--- The records ---
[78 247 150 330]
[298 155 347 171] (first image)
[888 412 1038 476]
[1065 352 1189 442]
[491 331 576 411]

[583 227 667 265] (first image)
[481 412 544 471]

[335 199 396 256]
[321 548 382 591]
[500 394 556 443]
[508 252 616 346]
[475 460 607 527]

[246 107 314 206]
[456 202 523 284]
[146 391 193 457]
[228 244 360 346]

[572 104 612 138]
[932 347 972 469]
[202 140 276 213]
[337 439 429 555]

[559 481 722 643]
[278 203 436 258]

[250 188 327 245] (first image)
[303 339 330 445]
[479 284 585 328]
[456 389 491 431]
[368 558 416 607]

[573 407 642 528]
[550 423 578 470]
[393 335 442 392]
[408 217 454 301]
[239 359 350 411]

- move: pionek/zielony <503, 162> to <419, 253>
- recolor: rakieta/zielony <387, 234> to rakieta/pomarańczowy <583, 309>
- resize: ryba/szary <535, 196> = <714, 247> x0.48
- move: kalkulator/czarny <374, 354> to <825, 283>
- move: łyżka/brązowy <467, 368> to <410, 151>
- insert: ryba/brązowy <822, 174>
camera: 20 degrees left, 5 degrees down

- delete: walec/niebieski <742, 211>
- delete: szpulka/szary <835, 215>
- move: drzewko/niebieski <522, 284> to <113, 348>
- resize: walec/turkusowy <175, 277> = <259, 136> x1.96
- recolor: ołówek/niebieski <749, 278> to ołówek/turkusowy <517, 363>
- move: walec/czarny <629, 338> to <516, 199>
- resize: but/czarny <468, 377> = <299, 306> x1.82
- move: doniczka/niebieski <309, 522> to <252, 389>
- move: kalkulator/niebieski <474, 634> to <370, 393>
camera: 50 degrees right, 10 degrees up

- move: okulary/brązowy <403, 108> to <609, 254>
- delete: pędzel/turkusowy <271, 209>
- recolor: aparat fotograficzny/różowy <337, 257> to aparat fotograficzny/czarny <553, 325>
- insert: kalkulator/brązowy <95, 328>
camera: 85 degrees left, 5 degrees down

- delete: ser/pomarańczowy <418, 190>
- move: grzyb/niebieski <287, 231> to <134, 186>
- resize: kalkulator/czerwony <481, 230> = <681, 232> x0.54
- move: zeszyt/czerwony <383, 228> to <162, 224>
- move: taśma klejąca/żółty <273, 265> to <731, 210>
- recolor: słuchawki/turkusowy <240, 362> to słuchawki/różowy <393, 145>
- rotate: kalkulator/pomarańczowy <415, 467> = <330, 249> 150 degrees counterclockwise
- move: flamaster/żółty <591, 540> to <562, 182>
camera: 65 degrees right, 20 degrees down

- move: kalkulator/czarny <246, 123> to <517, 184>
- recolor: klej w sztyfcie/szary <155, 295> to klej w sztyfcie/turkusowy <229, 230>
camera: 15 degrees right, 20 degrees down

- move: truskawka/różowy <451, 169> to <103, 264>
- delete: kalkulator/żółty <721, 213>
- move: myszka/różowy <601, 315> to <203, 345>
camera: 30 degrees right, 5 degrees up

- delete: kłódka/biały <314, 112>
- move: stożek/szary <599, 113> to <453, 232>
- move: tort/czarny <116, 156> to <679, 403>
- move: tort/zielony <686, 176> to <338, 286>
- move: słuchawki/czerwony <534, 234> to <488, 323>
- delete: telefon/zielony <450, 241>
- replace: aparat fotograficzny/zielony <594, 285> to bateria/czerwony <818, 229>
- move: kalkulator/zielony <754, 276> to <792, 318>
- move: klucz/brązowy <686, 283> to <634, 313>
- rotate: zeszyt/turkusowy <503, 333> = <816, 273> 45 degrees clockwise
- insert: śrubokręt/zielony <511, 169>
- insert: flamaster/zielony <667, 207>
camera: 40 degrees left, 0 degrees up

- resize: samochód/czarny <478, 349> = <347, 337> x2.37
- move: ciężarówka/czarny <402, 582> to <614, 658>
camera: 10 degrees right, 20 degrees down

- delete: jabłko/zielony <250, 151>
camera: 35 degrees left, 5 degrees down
---
# [Assignment]
Using the same words as the original, repeat the records above.

# [Result of the task]
[78 247 150 330]
[298 155 347 171] (first image)
[888 412 1038 476]
[1065 352 1189 442]
[491 331 576 411]

[583 227 667 265] (first image)
[481 412 544 471]

[335 199 396 256]
[321 548 382 591]
[500 394 556 443]
[508 252 616 346]
[475 460 607 527]

[246 107 314 206]
[456 202 523 284]
[146 391 193 457]
[228 244 360 346]

[572 104 612 138]
[932 347 972 469]
[202 140 276 213]
[337 439 429 555]

[559 481 722 643]
[278 203 436 258]

[250 188 327 245] (first image)
[303 339 330 445]
[479 284 585 328]
[456 389 491 431]
[368 558 416 607]

[573 407 642 528]
[550 423 578 470]
[393 335 442 392]
[408 217 454 301]
[239 359 350 411]

- move: pionek/zielony <503, 162> to <419, 253>
- recolor: rakieta/zielony <387, 234> to rakieta/pomarańczowy <583, 309>
- resize: ryba/szary <535, 196> = <714, 247> x0.48
- move: kalkulator/czarny <374, 354> to <825, 283>
- move: łyżka/brązowy <467, 368> to <410, 151>
- insert: ryba/brązowy <822, 174>
camera: 20 degrees left, 5 degrees down

- delete: walec/niebieski <742, 211>
- delete: szpulka/szary <835, 215>
- move: drzewko/niebieski <522, 284> to <113, 348>
- resize: walec/turkusowy <175, 277> = <259, 136> x1.96
- recolor: ołówek/niebieski <749, 278> to ołówek/turkusowy <517, 363>
- move: walec/czarny <629, 338> to <516, 199>
- resize: but/czarny <468, 377> = <299, 306> x1.82
- move: doniczka/niebieski <309, 522> to <252, 389>
- move: kalkulator/niebieski <474, 634> to <370, 393>
camera: 50 degrees right, 10 degrees up

- move: okulary/brązowy <403, 108> to <609, 254>
- delete: pędzel/turkusowy <271, 209>
- recolor: aparat fotograficzny/różowy <337, 257> to aparat fotograficzny/czarny <553, 325>
- insert: kalkulator/brązowy <95, 328>
camera: 85 degrees left, 5 degrees down

- delete: ser/pomarańczowy <418, 190>
- move: grzyb/niebieski <287, 231> to <134, 186>
- resize: kalkulator/czerwony <481, 230> = <681, 232> x0.54
- move: zeszyt/czerwony <383, 228> to <162, 224>
- move: taśma klejąca/żółty <273, 265> to <731, 210>
- recolor: słuchawki/turkusowy <240, 362> to słuchawki/różowy <393, 145>
- rotate: kalkulator/pomarańczowy <415, 467> = <330, 249> 150 degrees counterclockwise
- move: flamaster/żółty <591, 540> to <562, 182>
camera: 65 degrees right, 20 degrees down

- move: kalkulator/czarny <246, 123> to <517, 184>
- recolor: klej w sztyfcie/szary <155, 295> to klej w sztyfcie/turkusowy <229, 230>
camera: 15 degrees right, 20 degrees down

- move: truskawka/różowy <451, 169> to <103, 264>
- delete: kalkulator/żółty <721, 213>
- move: myszka/różowy <601, 315> to <203, 345>
camera: 30 degrees right, 5 degrees up

- delete: kłódka/biały <314, 112>
- move: stożek/szary <599, 113> to <453, 232>
- move: tort/czarny <116, 156> to <679, 403>
- move: tort/zielony <686, 176> to <338, 286>
- move: słuchawki/czerwony <534, 234> to <488, 323>
- delete: telefon/zielony <450, 241>
- replace: aparat fotograficzny/zielony <594, 285> to bateria/czerwony <818, 229>
- move: kalkulator/zielony <754, 276> to <792, 318>
- move: klucz/brązowy <686, 283> to <634, 313>
- rotate: zeszyt/turkusowy <503, 333> = <816, 273> 45 degrees clockwise
- insert: śrubokręt/zielony <511, 169>
- insert: flamaster/zielony <667, 207>
camera: 40 degrees left, 0 degrees up

- resize: samochód/czarny <478, 349> = <347, 337> x2.37
- move: ciężarówka/czarny <402, 582> to <614, 658>
camera: 10 degrees right, 20 degrees down

- delete: jabłko/zielony <250, 151>
camera: 35 degrees left, 5 degrees down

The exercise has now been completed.